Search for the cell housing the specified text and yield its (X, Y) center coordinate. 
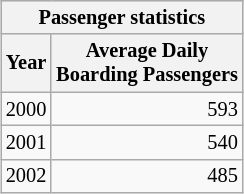
Year (26, 63)
485 (146, 176)
593 (146, 109)
2001 (26, 142)
2000 (26, 109)
Average Daily Boarding Passengers (146, 63)
Passenger statistics (122, 17)
2002 (26, 176)
540 (146, 142)
Return [X, Y] of the center of cell containing provided text 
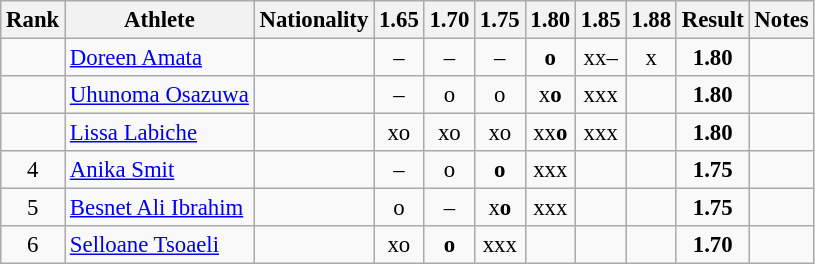
1.65 [399, 20]
Result [712, 20]
Nationality [314, 20]
Notes [782, 20]
Athlete [160, 20]
Lissa Labiche [160, 133]
1.88 [651, 20]
xx– [600, 58]
1.85 [600, 20]
Uhunoma Osazuwa [160, 95]
Anika Smit [160, 170]
5 [33, 208]
Besnet Ali Ibrahim [160, 208]
Selloane Tsoaeli [160, 245]
x [651, 58]
Rank [33, 20]
4 [33, 170]
Doreen Amata [160, 58]
xxo [550, 133]
6 [33, 245]
Detect which cell encompasses the target text, then output its [X, Y] center coordinate. 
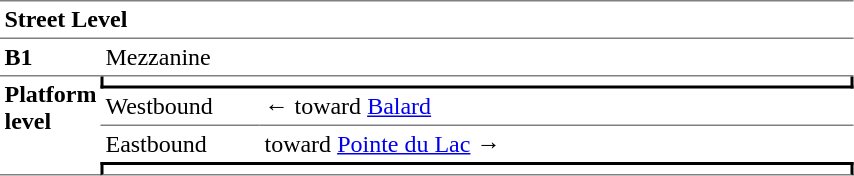
← toward Balard [557, 107]
B1 [50, 58]
Westbound [180, 107]
Street Level [427, 20]
toward Pointe du Lac → [557, 144]
Mezzanine [478, 58]
Platform level [50, 126]
Eastbound [180, 144]
Scan for the cell matching the given text and deliver its [x, y] coordinate at center. 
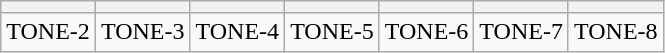
TONE-8 [616, 32]
TONE-5 [332, 32]
TONE-7 [522, 32]
TONE-6 [426, 32]
TONE-4 [238, 32]
TONE-2 [48, 32]
TONE-3 [142, 32]
Provide the (x, y) coordinate of the cell's center where the given text is located.  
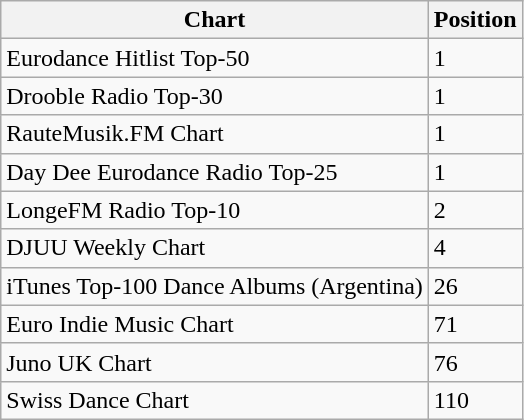
71 (475, 324)
LongeFM Radio Top-10 (215, 210)
Euro Indie Music Chart (215, 324)
iTunes Top-100 Dance Albums (Argentina) (215, 286)
DJUU Weekly Chart (215, 248)
Position (475, 20)
Swiss Dance Chart (215, 400)
2 (475, 210)
Day Dee Eurodance Radio Top-25 (215, 172)
Chart (215, 20)
76 (475, 362)
4 (475, 248)
RauteMusik.FM Chart (215, 134)
Eurodance Hitlist Top-50 (215, 58)
110 (475, 400)
Juno UK Chart (215, 362)
Drooble Radio Top-30 (215, 96)
26 (475, 286)
Capture the cell that displays the provided text and extract its [x, y] central coordinate. 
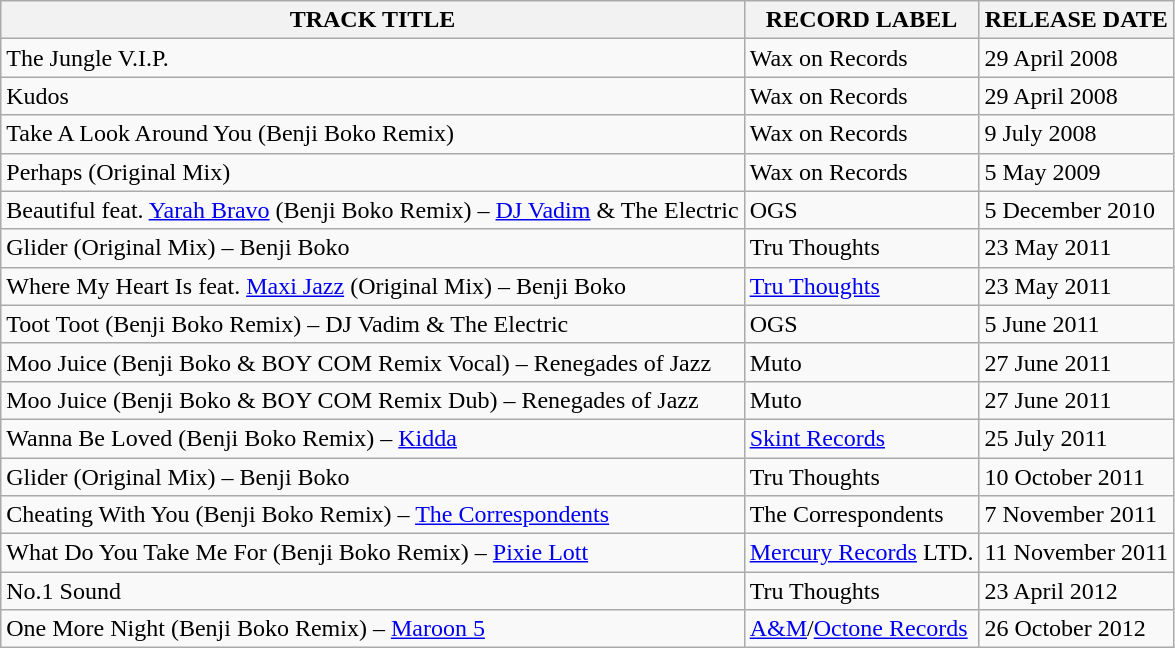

- _EXERCISE BRIEF_:
Print the whole listing above again, line for line and unchanged, but leave out the pictures.

- _REPLY_:
Search for the cell housing the specified text and yield its (X, Y) center coordinate. 
Year (26, 63)
485 (146, 176)
593 (146, 109)
2001 (26, 142)
2000 (26, 109)
Average Daily Boarding Passengers (146, 63)
Passenger statistics (122, 17)
2002 (26, 176)
540 (146, 142)
Return [X, Y] of the center of cell containing provided text 
1.65 [399, 20]
Result [712, 20]
Nationality [314, 20]
Notes [782, 20]
Athlete [160, 20]
Lissa Labiche [160, 133]
1.88 [651, 20]
xx– [600, 58]
1.85 [600, 20]
Uhunoma Osazuwa [160, 95]
Anika Smit [160, 170]
5 [33, 208]
Besnet Ali Ibrahim [160, 208]
Selloane Tsoaeli [160, 245]
x [651, 58]
Rank [33, 20]
4 [33, 170]
Doreen Amata [160, 58]
xxo [550, 133]
6 [33, 245]
Detect which cell encompasses the target text, then output its [X, Y] center coordinate. 
← toward Balard [557, 107]
B1 [50, 58]
Westbound [180, 107]
Street Level [427, 20]
toward Pointe du Lac → [557, 144]
Mezzanine [478, 58]
Platform level [50, 126]
Eastbound [180, 144]
Scan for the cell matching the given text and deliver its [x, y] coordinate at center. 
TONE-8 [616, 32]
TONE-5 [332, 32]
TONE-7 [522, 32]
TONE-6 [426, 32]
TONE-4 [238, 32]
TONE-2 [48, 32]
TONE-3 [142, 32]
Provide the (x, y) coordinate of the cell's center where the given text is located.  
71 (475, 324)
LongeFM Radio Top-10 (215, 210)
Euro Indie Music Chart (215, 324)
iTunes Top-100 Dance Albums (Argentina) (215, 286)
DJUU Weekly Chart (215, 248)
Position (475, 20)
Swiss Dance Chart (215, 400)
2 (475, 210)
Day Dee Eurodance Radio Top-25 (215, 172)
Chart (215, 20)
76 (475, 362)
4 (475, 248)
RauteMusik.FM Chart (215, 134)
Eurodance Hitlist Top-50 (215, 58)
110 (475, 400)
Juno UK Chart (215, 362)
Drooble Radio Top-30 (215, 96)
26 (475, 286)
Capture the cell that displays the provided text and extract its [x, y] central coordinate. 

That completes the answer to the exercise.